Object tracking records:
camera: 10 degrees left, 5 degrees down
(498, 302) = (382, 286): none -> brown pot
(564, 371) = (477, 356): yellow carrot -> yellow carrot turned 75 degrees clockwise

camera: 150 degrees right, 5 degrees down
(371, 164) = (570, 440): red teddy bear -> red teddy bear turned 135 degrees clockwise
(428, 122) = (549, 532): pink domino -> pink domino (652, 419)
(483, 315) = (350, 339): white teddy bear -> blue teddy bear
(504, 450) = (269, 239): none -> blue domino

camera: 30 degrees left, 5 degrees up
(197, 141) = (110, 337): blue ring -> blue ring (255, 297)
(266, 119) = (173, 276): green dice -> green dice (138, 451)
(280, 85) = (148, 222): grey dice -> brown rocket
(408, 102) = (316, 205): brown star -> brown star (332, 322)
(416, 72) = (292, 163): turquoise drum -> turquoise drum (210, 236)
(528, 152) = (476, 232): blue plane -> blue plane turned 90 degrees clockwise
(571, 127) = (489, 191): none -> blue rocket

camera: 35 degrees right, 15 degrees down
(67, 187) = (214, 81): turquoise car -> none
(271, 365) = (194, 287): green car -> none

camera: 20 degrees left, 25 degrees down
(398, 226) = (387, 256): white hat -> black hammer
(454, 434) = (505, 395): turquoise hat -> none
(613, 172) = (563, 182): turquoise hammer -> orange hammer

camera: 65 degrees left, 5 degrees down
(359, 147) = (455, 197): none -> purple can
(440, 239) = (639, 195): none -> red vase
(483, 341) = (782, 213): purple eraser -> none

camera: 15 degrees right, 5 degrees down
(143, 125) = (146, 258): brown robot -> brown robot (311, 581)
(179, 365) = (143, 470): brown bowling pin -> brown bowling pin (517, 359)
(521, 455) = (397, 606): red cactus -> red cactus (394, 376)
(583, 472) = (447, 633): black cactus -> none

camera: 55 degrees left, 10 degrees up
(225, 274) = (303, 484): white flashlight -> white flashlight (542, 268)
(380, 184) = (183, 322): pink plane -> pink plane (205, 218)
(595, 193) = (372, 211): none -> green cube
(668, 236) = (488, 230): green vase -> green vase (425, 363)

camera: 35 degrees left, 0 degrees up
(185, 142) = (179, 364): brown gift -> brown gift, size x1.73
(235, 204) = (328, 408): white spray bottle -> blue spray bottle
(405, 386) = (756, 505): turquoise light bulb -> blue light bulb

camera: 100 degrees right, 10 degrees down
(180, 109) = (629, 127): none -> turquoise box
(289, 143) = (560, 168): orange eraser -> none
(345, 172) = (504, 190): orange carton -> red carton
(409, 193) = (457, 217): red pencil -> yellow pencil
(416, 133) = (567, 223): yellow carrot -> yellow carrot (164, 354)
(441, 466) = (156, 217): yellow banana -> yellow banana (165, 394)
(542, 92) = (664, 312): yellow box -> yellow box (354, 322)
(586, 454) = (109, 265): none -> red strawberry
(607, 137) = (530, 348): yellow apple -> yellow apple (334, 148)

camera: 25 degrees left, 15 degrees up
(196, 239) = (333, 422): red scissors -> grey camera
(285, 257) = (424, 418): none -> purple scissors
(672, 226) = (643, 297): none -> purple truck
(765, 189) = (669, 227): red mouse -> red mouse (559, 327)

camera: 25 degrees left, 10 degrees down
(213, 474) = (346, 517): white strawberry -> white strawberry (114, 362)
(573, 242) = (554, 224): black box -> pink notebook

> **HOW TO COMPLETE THIS TASK**
What is needed is a verbatim copy of every line in the records above from the one containing "(197, 141) = (110, 337): blue" down to the one containing "camera: 55 degrees left, 10 degrees up", both included, and nothing more.

> **SOLUTION TO THE EXERCISE**
(197, 141) = (110, 337): blue ring -> blue ring (255, 297)
(266, 119) = (173, 276): green dice -> green dice (138, 451)
(280, 85) = (148, 222): grey dice -> brown rocket
(408, 102) = (316, 205): brown star -> brown star (332, 322)
(416, 72) = (292, 163): turquoise drum -> turquoise drum (210, 236)
(528, 152) = (476, 232): blue plane -> blue plane turned 90 degrees clockwise
(571, 127) = (489, 191): none -> blue rocket

camera: 35 degrees right, 15 degrees down
(67, 187) = (214, 81): turquoise car -> none
(271, 365) = (194, 287): green car -> none

camera: 20 degrees left, 25 degrees down
(398, 226) = (387, 256): white hat -> black hammer
(454, 434) = (505, 395): turquoise hat -> none
(613, 172) = (563, 182): turquoise hammer -> orange hammer

camera: 65 degrees left, 5 degrees down
(359, 147) = (455, 197): none -> purple can
(440, 239) = (639, 195): none -> red vase
(483, 341) = (782, 213): purple eraser -> none

camera: 15 degrees right, 5 degrees down
(143, 125) = (146, 258): brown robot -> brown robot (311, 581)
(179, 365) = (143, 470): brown bowling pin -> brown bowling pin (517, 359)
(521, 455) = (397, 606): red cactus -> red cactus (394, 376)
(583, 472) = (447, 633): black cactus -> none

camera: 55 degrees left, 10 degrees up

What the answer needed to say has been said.